▶ Instructions for the task
What you should end up with is an exact copy of the lines from the one holding "The can in orange at [309, 234] disappeared." through the last line of the entries below, both included, and nothing else; leave every picture out.
** Opening Extracted data block **
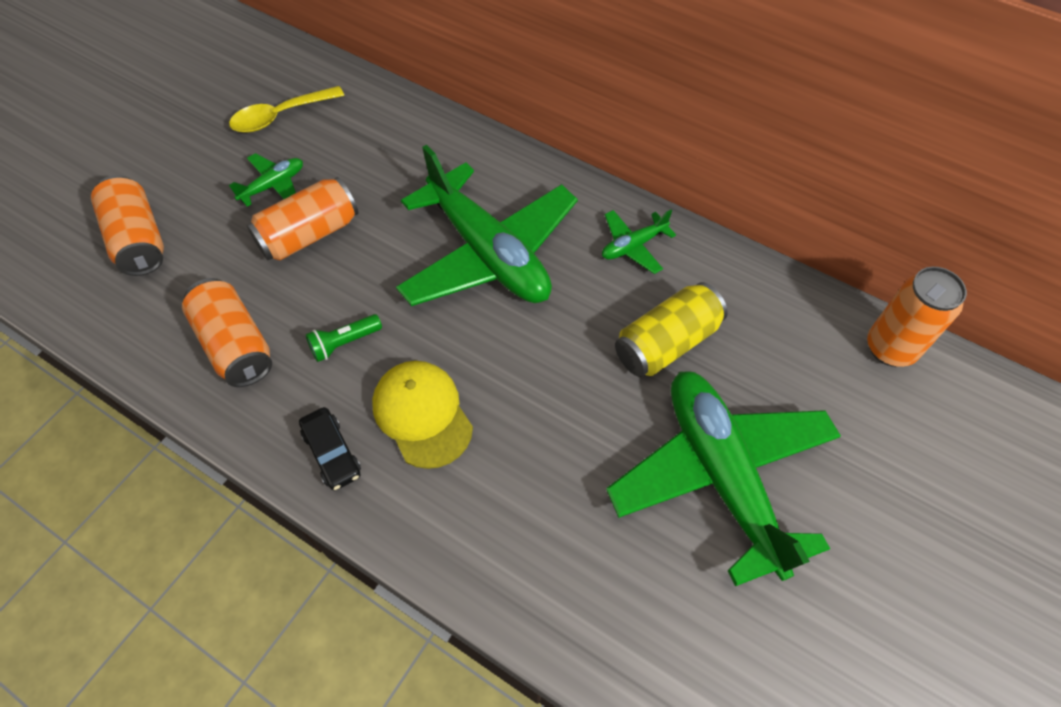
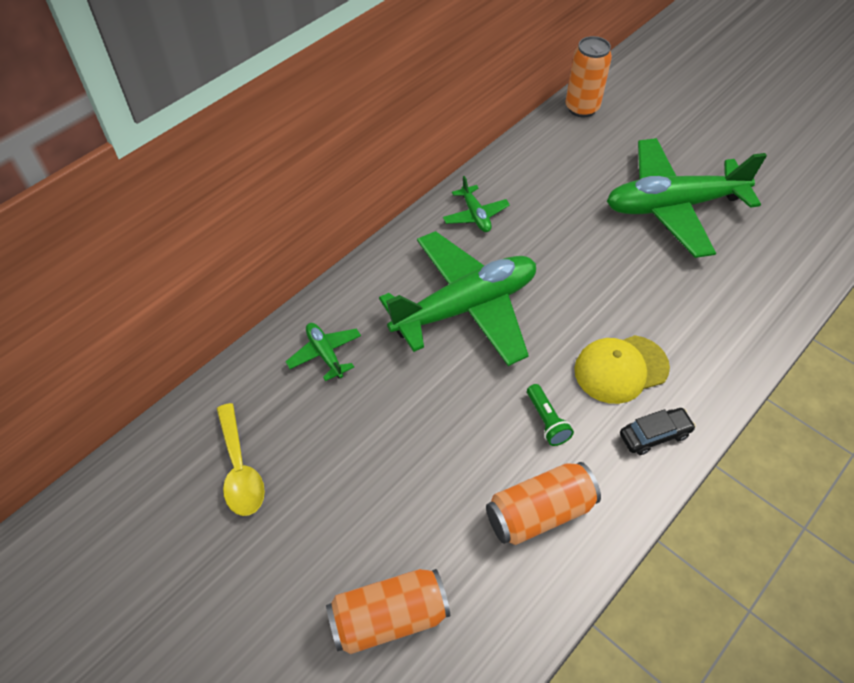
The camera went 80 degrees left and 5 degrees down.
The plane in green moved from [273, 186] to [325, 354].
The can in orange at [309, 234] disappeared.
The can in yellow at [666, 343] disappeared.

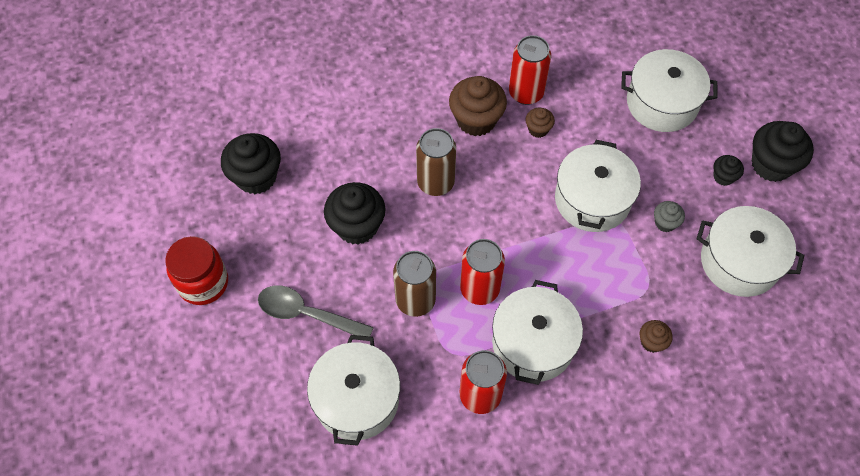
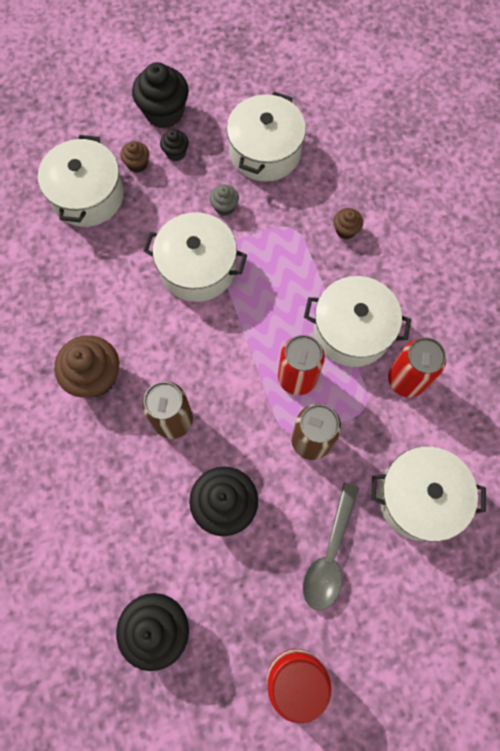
The camera went 90 degrees left and 10 degrees up.
The can in red at [526, 93] disappeared.
The cupcake in brown moved from [538, 129] to [137, 164].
** Closing Extracted data block **
▶ Reply
The can in orange at [309, 234] disappeared.
The can in yellow at [666, 343] disappeared.

The camera went 90 degrees left and 10 degrees up.
The can in red at [526, 93] disappeared.
The cupcake in brown moved from [538, 129] to [137, 164].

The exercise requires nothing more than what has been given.